▶ _WHAT THE TASK REQUIRES_: The data below holds the lines to copy: everything from the line containing "C1: 220uF (GND, VRAW)" to the line containing "SW1: switch (EN4, GND) -> button (EN4, GND)", both ends included, set down exactly.

▶ _DATASET EXTRACT_:
········
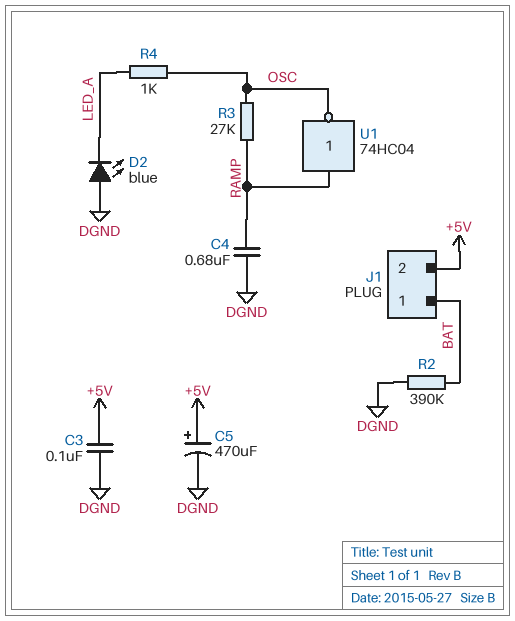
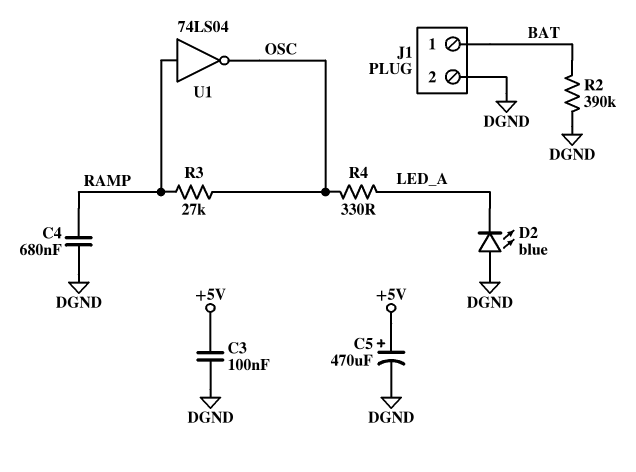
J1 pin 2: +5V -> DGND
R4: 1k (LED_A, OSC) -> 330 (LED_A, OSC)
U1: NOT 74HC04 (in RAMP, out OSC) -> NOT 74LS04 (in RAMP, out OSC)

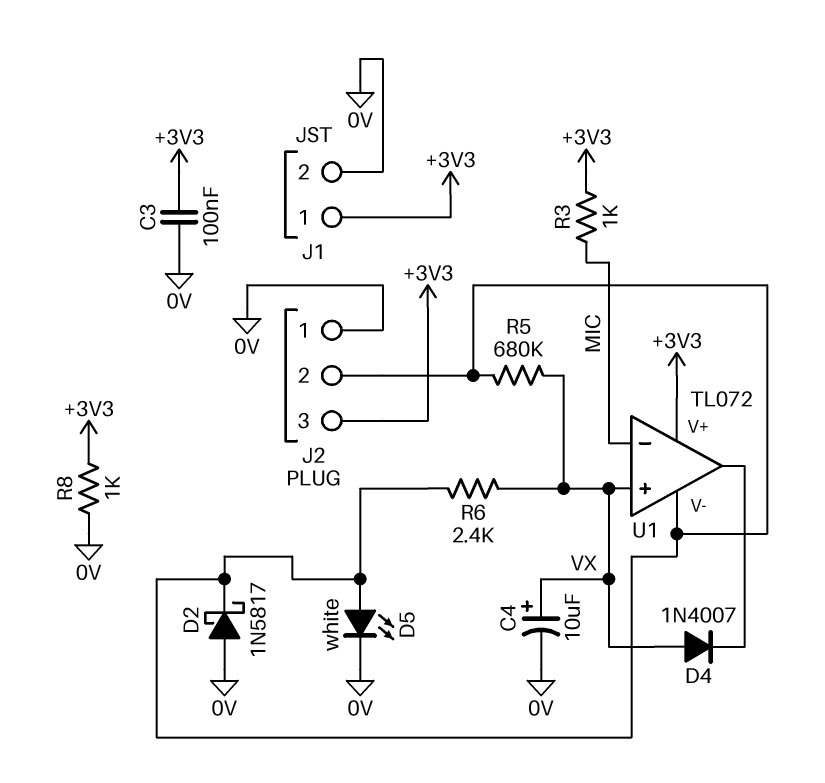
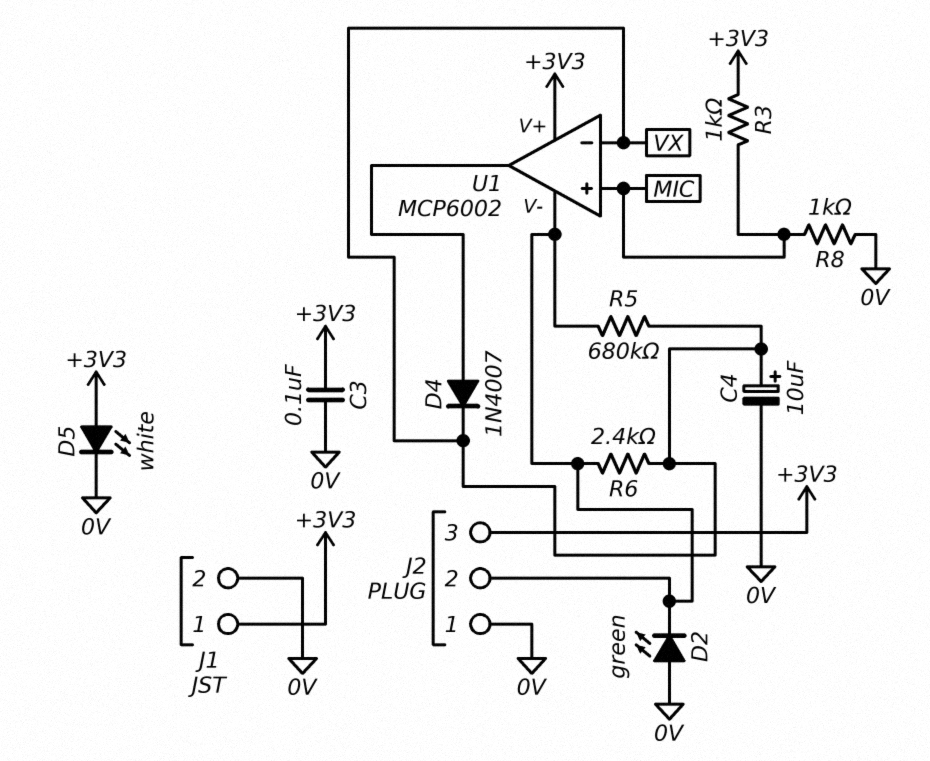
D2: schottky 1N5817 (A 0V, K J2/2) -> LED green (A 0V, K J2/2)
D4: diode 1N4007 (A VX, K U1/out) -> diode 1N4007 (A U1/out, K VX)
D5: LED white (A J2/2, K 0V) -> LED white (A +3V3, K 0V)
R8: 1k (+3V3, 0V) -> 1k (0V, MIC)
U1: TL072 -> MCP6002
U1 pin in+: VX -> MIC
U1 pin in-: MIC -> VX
········
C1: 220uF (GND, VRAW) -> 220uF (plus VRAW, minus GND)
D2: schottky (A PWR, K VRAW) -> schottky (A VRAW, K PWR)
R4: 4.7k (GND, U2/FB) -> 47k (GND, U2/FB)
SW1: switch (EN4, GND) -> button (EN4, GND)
········
▶ _FINAL ANSWER_:
C1: 220uF (GND, VRAW) -> 220uF (plus VRAW, minus GND)
D2: schottky (A PWR, K VRAW) -> schottky (A VRAW, K PWR)
R4: 4.7k (GND, U2/FB) -> 47k (GND, U2/FB)
SW1: switch (EN4, GND) -> button (EN4, GND)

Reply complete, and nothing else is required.